# [INPUT DATA]
··········
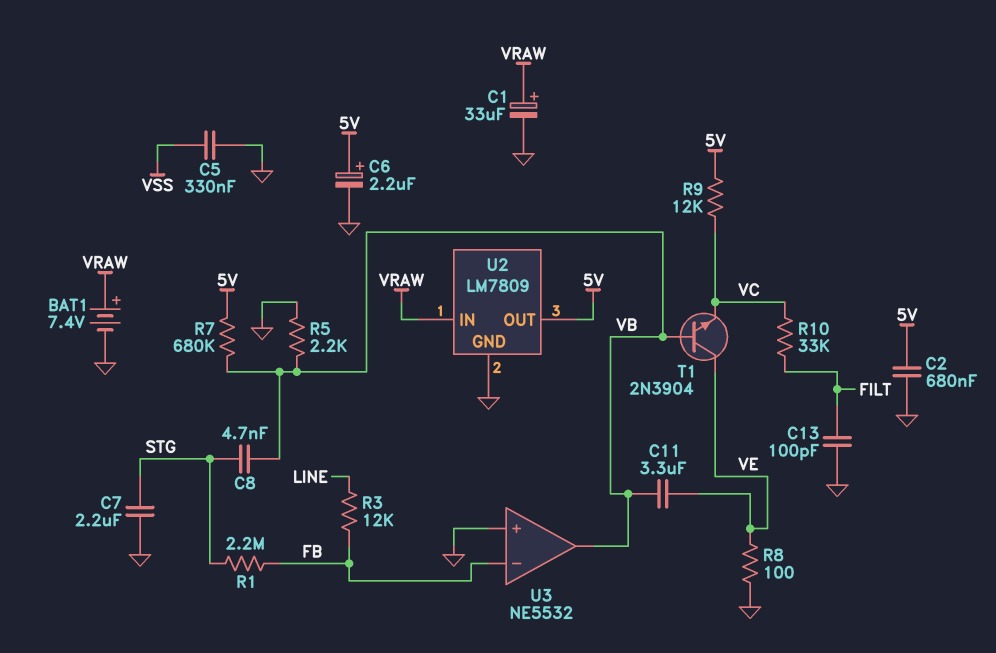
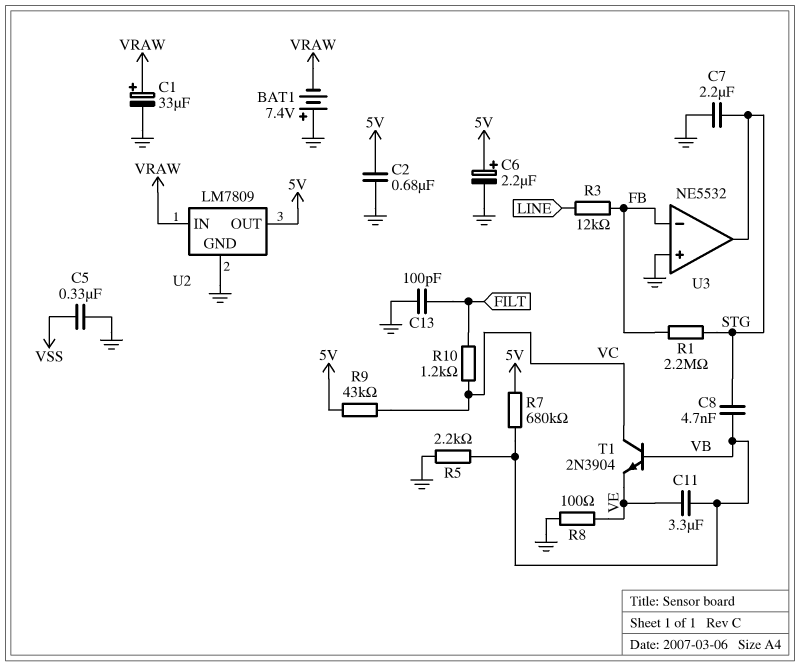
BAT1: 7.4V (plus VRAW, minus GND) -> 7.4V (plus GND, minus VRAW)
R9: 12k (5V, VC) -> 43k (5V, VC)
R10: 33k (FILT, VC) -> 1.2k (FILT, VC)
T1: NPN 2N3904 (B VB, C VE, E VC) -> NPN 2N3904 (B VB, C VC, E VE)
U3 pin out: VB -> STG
··········
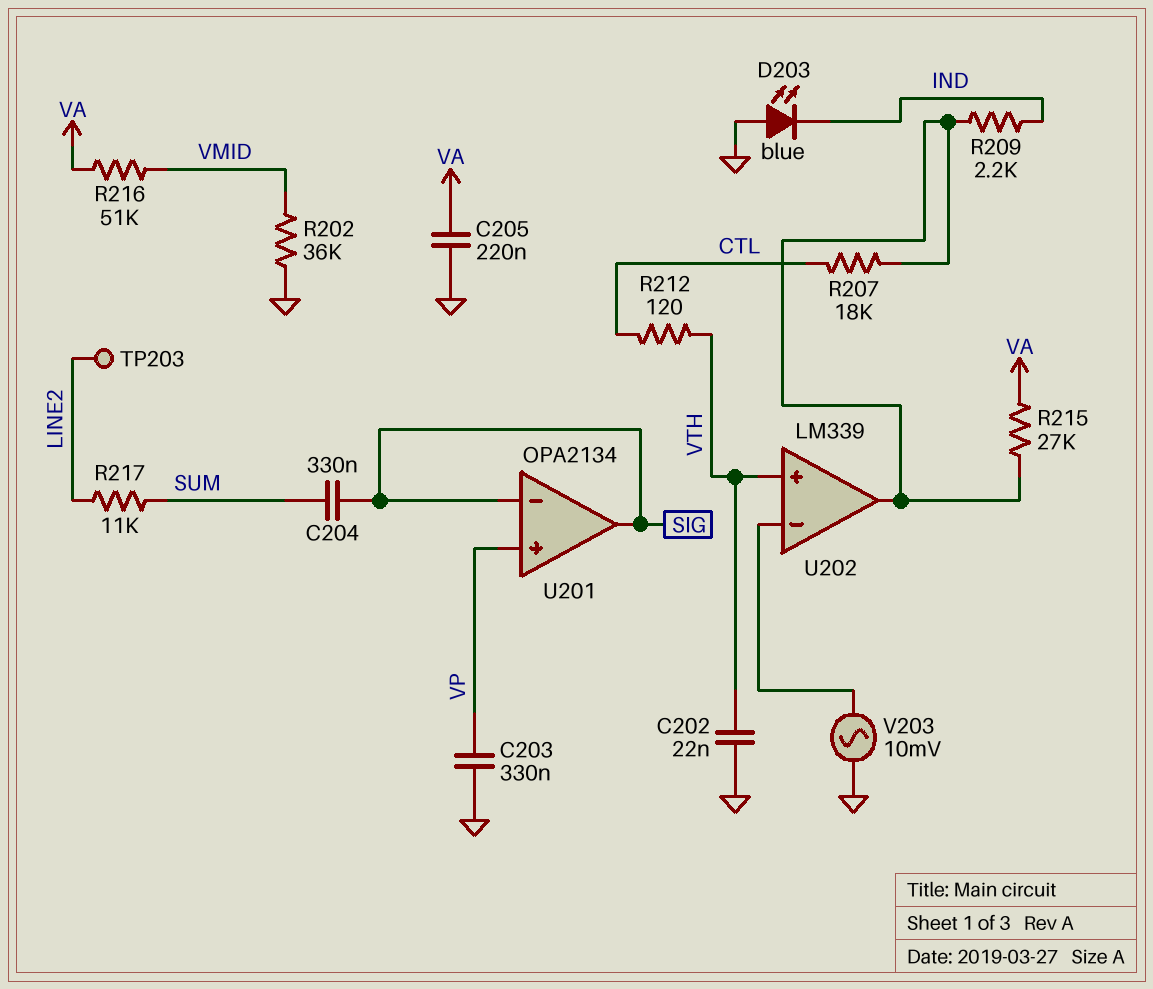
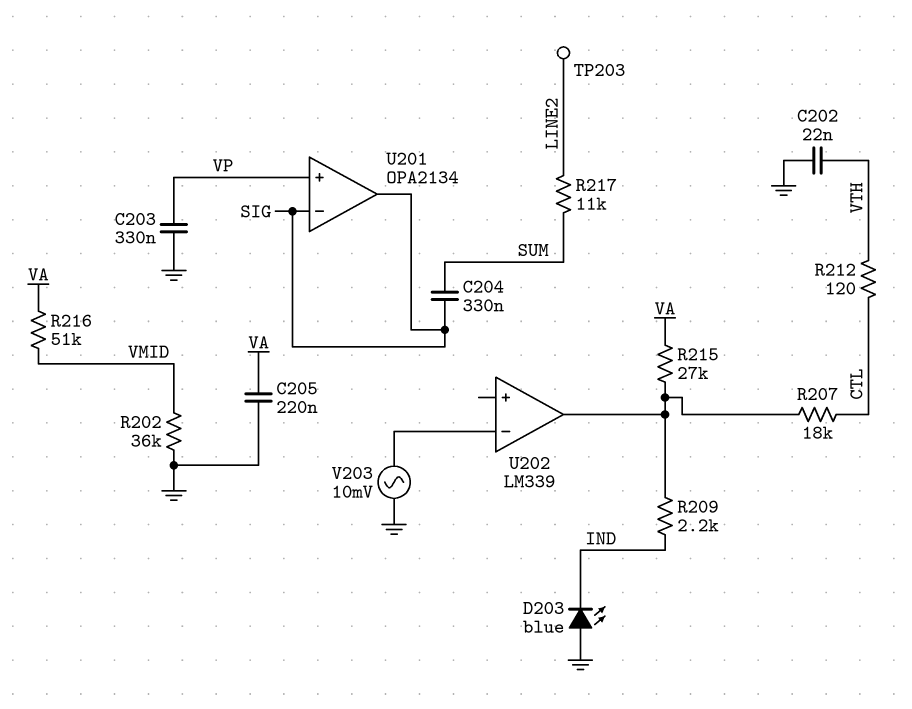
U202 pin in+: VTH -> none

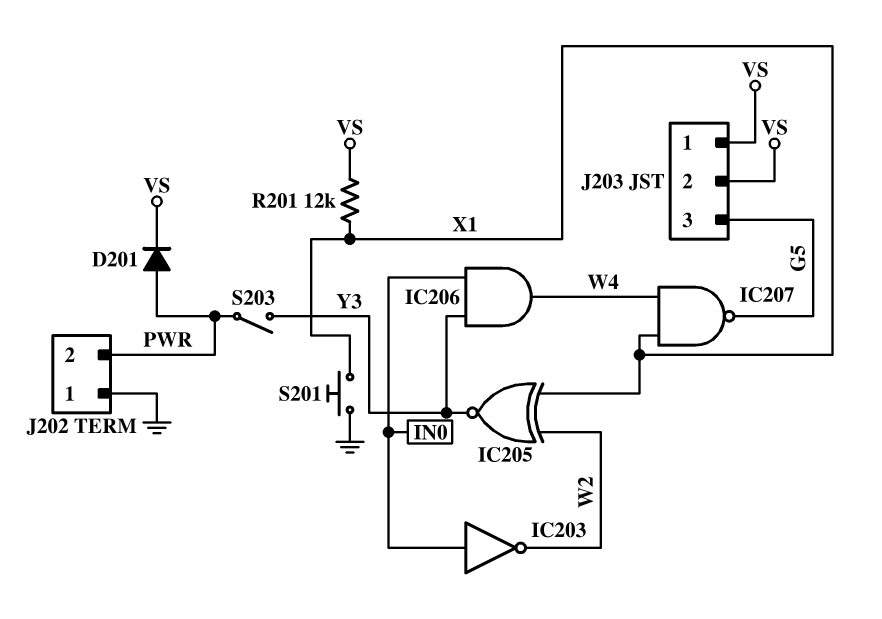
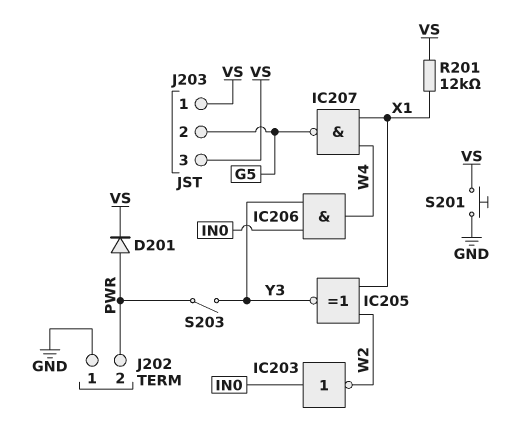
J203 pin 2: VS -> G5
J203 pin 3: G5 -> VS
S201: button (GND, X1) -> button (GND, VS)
··········
# [WHAT IS REQUIRED]
Starting at the line above that holds "T1: NPN 2N3904" and ending at the line that holds "U3 pin out: VB -> STG", transcribe each line exactly and include no other lines.

# [SOLUTION TO THE EXERCISE]
T1: NPN 2N3904 (B VB, C VE, E VC) -> NPN 2N3904 (B VB, C VC, E VE)
U3 pin out: VB -> STG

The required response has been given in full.